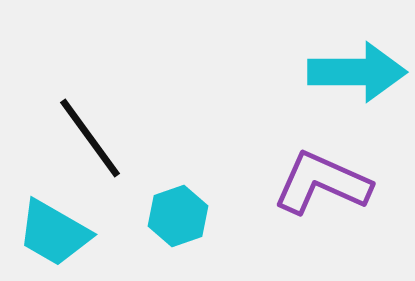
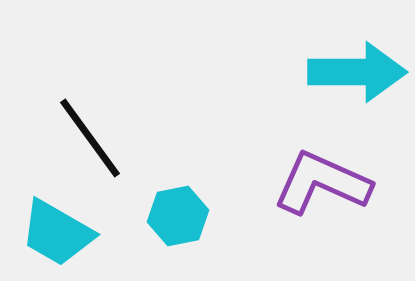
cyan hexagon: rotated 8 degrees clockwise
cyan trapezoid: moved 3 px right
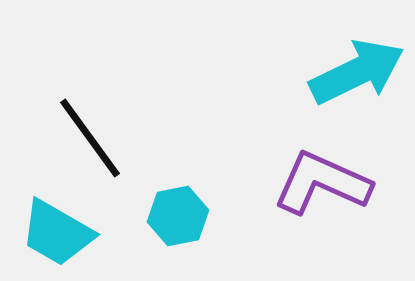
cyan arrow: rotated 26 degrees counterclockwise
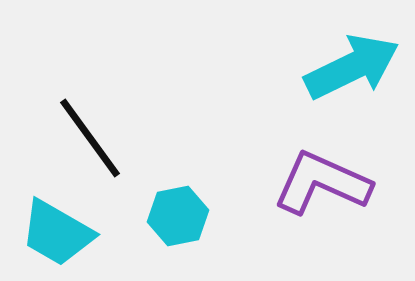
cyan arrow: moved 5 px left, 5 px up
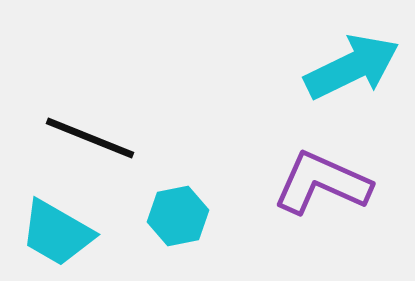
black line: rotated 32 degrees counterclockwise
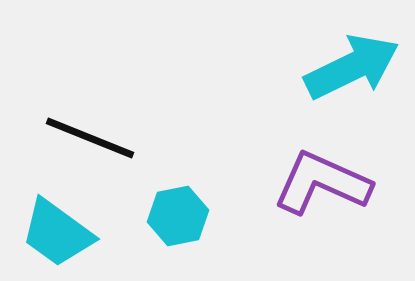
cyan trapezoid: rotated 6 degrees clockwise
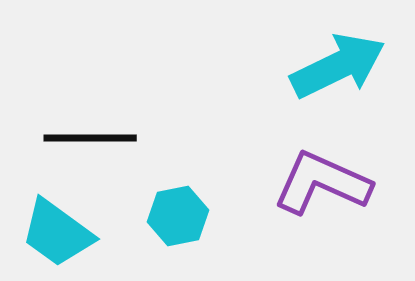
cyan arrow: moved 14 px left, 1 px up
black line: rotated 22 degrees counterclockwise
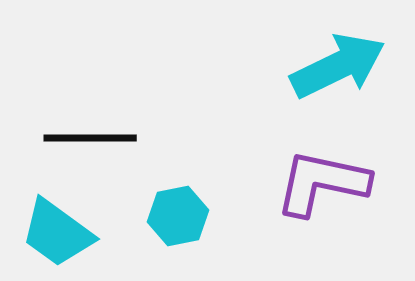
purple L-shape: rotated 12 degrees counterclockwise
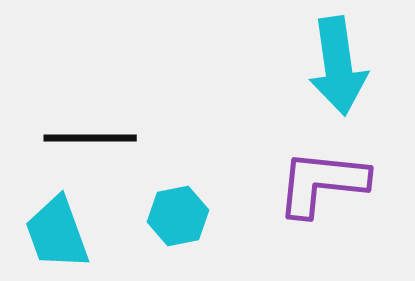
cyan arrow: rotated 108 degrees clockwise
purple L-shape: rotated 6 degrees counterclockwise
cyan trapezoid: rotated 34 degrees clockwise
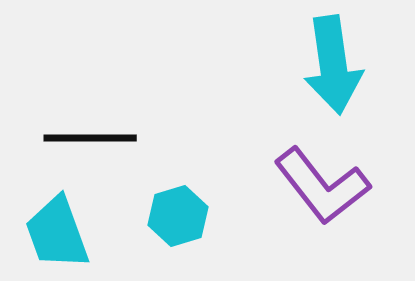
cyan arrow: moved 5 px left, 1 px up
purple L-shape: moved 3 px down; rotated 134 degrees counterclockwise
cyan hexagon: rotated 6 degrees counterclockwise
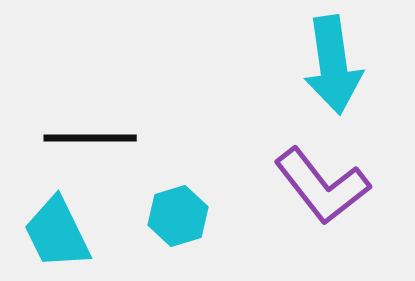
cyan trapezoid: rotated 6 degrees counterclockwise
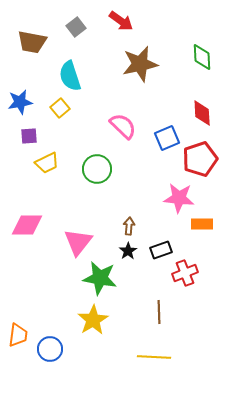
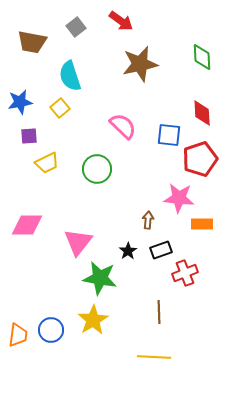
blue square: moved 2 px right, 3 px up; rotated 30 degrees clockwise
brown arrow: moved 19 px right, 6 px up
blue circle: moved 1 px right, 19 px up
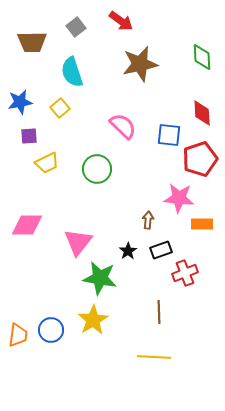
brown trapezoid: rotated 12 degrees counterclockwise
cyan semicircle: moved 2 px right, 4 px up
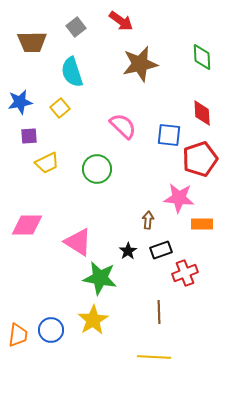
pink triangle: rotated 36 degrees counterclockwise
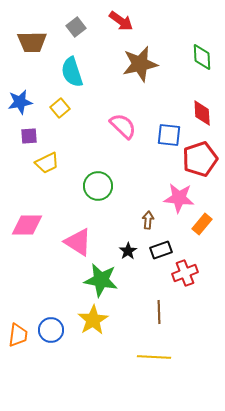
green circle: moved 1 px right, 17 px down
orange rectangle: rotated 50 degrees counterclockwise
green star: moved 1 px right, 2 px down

━━━━

Instruction:
Please pick out each row above that contains the word "arrow" and copy it in full.

The solution:
cyan arrow: rotated 26 degrees counterclockwise
cyan arrow: moved 5 px left, 5 px up
cyan arrow: moved 14 px left, 1 px up
cyan arrow: rotated 108 degrees clockwise
cyan arrow: moved 5 px left, 1 px up
brown arrow: moved 19 px right, 6 px up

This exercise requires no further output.